Written task: Gather every line below that contains the word "December" and copy each one out.
--- Start of Material shown ---
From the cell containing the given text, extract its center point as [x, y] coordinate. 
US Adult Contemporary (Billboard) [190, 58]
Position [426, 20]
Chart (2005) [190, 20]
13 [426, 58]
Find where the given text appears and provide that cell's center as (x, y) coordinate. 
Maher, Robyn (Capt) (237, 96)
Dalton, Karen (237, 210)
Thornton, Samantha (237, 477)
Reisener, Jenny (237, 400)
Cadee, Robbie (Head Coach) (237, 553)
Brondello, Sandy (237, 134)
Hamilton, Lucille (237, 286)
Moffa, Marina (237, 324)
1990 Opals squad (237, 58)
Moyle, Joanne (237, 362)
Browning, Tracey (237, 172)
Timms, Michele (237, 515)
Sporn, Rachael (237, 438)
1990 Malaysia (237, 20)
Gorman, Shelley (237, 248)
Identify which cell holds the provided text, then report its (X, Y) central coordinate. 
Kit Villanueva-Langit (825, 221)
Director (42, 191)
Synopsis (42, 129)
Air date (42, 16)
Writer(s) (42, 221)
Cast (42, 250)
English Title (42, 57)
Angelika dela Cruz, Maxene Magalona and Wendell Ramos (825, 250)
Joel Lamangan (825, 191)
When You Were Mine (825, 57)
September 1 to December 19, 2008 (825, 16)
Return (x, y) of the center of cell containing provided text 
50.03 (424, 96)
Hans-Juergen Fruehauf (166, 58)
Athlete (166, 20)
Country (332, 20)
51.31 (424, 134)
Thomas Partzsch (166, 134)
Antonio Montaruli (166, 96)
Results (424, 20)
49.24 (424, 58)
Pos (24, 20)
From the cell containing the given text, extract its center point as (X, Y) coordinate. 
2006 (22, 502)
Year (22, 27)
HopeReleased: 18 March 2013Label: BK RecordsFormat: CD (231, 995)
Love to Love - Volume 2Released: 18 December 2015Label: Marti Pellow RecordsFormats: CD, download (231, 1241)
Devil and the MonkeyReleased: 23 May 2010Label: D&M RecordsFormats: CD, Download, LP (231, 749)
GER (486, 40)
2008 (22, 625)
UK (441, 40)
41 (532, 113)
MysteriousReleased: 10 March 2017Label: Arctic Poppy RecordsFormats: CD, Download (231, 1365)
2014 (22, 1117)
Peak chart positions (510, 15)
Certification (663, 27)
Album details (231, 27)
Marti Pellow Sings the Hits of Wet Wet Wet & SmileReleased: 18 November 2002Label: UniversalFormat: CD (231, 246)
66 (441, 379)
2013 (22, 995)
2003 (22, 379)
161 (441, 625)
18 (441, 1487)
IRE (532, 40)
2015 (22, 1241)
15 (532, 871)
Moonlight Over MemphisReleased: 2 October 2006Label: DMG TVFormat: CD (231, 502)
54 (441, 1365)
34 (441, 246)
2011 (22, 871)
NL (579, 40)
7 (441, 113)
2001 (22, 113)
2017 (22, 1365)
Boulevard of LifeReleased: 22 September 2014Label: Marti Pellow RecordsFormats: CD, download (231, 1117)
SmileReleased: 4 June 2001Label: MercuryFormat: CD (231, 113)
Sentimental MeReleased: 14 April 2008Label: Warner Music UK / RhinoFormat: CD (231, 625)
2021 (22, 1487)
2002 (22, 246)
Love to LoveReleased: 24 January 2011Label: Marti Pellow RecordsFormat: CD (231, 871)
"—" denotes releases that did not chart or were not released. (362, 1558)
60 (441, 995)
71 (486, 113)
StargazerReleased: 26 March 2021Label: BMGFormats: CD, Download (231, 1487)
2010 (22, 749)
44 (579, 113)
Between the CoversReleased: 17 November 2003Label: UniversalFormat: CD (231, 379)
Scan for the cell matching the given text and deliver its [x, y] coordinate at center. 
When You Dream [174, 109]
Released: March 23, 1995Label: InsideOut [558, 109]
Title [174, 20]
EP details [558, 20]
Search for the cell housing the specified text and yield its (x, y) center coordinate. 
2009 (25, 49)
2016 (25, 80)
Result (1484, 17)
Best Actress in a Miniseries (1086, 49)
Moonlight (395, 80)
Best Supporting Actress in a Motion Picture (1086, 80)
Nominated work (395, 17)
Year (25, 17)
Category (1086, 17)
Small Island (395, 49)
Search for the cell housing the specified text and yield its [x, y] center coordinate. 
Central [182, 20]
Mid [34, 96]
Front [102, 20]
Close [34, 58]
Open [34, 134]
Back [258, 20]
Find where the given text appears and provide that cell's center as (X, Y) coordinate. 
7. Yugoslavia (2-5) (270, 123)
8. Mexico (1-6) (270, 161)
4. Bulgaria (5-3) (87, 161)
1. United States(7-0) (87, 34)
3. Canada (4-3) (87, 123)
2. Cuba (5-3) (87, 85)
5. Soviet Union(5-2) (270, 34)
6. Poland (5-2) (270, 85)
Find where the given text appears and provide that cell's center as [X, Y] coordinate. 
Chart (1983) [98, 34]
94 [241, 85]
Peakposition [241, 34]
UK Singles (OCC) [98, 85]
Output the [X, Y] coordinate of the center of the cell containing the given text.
--- End of Material shown ---
Output for this exercise:
September 1 to December 19, 2008 (825, 16)
Love to Love - Volume 2Released: 18 December 2015Label: Marti Pellow RecordsFormats: CD, download (231, 1241)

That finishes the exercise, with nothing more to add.